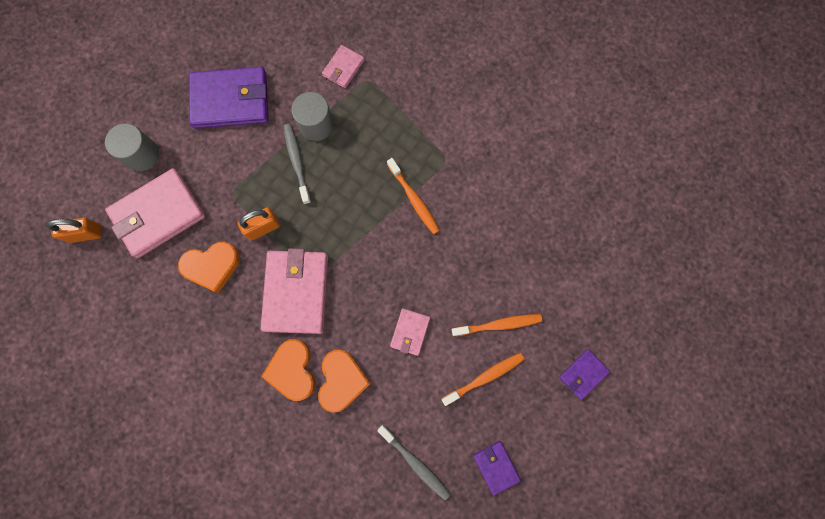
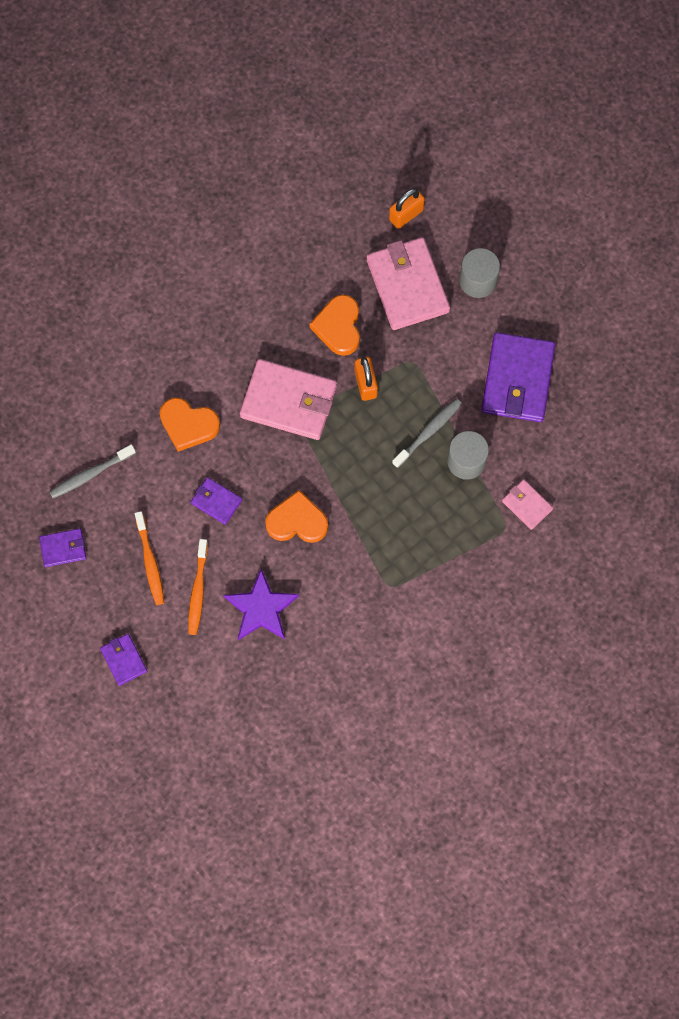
camera: 105 degrees right, 5 degrees down
(86, 234) = (406, 215): orange padlock -> orange padlock turned 45 degrees clockwise
(292, 370) = (212, 381): orange heart -> orange heart (297, 521)
(297, 162) = (428, 432): grey toothbrush -> grey toothbrush turned 45 degrees counterclockwise
(410, 332) = (216, 501): pink wallet -> purple wallet
(414, 199) = (354, 541): orange toothbrush -> none
(498, 263) = (261, 608): none -> purple star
#####
Exercise prompt: Using the records above, output exactly the lines from the one containing "(410, 332) = (216, 501): pink" through the last line, and no others.

Response to this task:
(410, 332) = (216, 501): pink wallet -> purple wallet
(414, 199) = (354, 541): orange toothbrush -> none
(498, 263) = (261, 608): none -> purple star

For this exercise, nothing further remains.